Task item: Everything from the line with "camera: 80 degrees right, 20 degrees up" to the end of the data below must be returned exactly as it is, and nothing besides.

Data listing:
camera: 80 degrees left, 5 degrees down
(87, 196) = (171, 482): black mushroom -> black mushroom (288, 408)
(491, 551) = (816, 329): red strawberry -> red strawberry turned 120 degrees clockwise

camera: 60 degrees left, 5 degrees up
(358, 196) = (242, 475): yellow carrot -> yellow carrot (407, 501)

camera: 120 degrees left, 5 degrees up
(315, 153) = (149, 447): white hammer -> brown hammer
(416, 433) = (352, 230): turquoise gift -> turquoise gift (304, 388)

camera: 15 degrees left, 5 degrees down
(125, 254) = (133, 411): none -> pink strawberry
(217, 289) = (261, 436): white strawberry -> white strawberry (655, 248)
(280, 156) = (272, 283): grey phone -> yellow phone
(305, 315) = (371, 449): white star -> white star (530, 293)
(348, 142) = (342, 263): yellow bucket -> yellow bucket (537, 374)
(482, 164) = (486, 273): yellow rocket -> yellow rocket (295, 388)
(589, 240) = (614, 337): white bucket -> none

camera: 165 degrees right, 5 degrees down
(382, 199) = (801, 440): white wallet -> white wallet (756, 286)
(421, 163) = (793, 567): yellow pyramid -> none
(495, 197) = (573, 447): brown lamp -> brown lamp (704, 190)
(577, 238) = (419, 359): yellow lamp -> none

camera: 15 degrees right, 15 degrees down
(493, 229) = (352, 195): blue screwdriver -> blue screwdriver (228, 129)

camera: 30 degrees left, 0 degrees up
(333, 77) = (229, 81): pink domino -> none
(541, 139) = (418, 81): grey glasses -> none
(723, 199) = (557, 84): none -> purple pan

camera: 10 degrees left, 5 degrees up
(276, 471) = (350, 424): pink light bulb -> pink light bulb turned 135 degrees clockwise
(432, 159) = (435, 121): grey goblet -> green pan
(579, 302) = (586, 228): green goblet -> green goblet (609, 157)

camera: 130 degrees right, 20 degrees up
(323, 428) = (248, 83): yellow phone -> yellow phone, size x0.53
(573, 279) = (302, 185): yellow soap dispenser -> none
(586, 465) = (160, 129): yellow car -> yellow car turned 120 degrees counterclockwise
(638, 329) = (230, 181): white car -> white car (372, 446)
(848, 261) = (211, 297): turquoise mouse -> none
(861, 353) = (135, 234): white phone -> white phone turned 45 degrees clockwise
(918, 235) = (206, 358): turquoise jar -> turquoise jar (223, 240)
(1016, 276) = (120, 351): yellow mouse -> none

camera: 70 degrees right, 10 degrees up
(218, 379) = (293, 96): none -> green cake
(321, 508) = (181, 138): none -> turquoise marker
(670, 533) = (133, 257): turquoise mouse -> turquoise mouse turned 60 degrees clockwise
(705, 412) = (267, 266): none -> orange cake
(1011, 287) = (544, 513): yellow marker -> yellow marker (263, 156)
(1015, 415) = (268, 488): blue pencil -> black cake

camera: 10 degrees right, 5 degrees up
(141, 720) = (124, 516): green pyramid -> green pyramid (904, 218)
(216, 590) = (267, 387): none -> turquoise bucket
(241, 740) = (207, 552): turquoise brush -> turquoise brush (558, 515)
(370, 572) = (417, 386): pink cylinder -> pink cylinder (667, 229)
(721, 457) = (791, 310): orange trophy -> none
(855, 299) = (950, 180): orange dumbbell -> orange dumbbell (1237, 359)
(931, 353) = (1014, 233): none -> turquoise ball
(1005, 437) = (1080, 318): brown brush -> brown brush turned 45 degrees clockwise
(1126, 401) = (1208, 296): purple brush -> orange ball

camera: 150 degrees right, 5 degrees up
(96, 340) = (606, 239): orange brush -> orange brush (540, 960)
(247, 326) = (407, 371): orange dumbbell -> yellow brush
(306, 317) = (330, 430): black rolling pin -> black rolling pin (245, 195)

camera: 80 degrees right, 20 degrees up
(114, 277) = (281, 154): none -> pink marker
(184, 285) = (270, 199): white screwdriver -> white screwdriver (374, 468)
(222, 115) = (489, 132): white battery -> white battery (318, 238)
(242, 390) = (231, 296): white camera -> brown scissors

Task output:
camera: 80 degrees right, 20 degrees up
(114, 277) = (281, 154): none -> pink marker
(184, 285) = (270, 199): white screwdriver -> white screwdriver (374, 468)
(222, 115) = (489, 132): white battery -> white battery (318, 238)
(242, 390) = (231, 296): white camera -> brown scissors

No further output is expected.